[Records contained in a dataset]
'''
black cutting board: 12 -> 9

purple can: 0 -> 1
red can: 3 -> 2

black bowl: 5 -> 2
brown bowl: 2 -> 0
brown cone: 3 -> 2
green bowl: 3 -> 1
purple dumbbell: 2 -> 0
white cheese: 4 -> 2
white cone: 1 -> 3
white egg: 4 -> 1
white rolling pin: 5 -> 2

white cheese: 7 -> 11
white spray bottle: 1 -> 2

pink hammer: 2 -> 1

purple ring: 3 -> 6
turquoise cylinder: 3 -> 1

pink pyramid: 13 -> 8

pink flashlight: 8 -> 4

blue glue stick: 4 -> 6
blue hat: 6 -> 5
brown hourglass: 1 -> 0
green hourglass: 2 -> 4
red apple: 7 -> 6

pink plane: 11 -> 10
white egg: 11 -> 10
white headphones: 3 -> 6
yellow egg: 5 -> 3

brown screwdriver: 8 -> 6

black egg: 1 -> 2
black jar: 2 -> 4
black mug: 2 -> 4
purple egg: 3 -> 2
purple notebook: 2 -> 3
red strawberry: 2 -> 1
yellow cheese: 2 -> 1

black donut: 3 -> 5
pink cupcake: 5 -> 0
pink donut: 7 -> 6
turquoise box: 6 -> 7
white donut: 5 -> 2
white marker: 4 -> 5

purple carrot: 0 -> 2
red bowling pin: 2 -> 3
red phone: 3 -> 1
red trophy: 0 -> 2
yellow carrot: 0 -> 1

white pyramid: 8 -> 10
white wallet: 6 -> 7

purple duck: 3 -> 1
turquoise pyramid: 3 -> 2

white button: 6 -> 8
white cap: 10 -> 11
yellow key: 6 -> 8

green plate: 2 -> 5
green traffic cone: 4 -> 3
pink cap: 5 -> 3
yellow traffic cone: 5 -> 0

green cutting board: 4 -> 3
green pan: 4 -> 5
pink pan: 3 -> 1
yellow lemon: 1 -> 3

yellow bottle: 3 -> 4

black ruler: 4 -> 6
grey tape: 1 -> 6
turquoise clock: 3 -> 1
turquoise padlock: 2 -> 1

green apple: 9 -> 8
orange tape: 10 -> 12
'''
Your assignment: Give the lines from the one containing "green plate: 2 -> 5" through the end of the entries again, exactly as written and with no other lines.

Problem solution:
green plate: 2 -> 5
green traffic cone: 4 -> 3
pink cap: 5 -> 3
yellow traffic cone: 5 -> 0

green cutting board: 4 -> 3
green pan: 4 -> 5
pink pan: 3 -> 1
yellow lemon: 1 -> 3

yellow bottle: 3 -> 4

black ruler: 4 -> 6
grey tape: 1 -> 6
turquoise clock: 3 -> 1
turquoise padlock: 2 -> 1

green apple: 9 -> 8
orange tape: 10 -> 12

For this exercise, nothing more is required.